**Problem**
When you repeat the entries below, keep each word exactly as it is and drop the pictures.

**Material for this exercise**
--- START ---

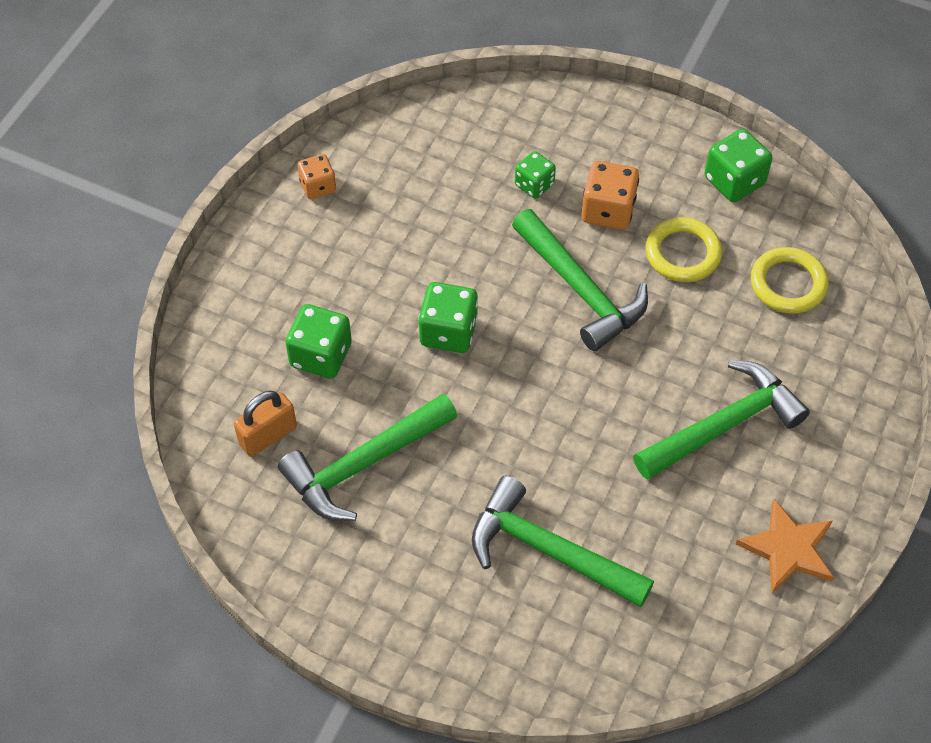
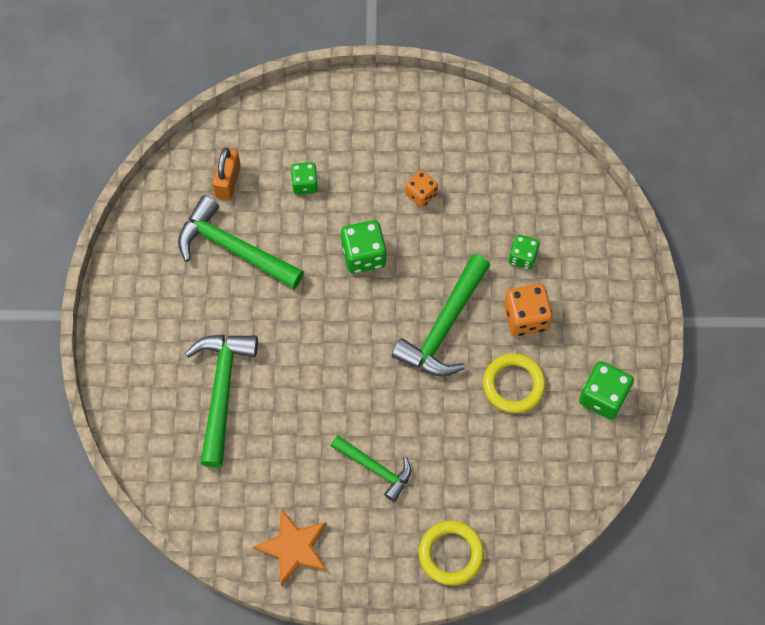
camera: 65 degrees right, 10 degrees up
(268, 435) = (228, 181): orange padlock -> orange padlock turned 75 degrees clockwise
(318, 186) = (444, 116): orange dice -> orange dice (421, 194)
(321, 355) = (305, 184): green dice -> green dice, size x0.64
(724, 425) = (375, 468): green hammer -> green hammer, size x0.61
(788, 284) = (524, 470): yellow ring -> yellow ring (451, 554)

--- END ---

**Reply to the task**
camera: 65 degrees right, 10 degrees up
(268, 435) = (228, 181): orange padlock -> orange padlock turned 75 degrees clockwise
(318, 186) = (444, 116): orange dice -> orange dice (421, 194)
(321, 355) = (305, 184): green dice -> green dice, size x0.64
(724, 425) = (375, 468): green hammer -> green hammer, size x0.61
(788, 284) = (524, 470): yellow ring -> yellow ring (451, 554)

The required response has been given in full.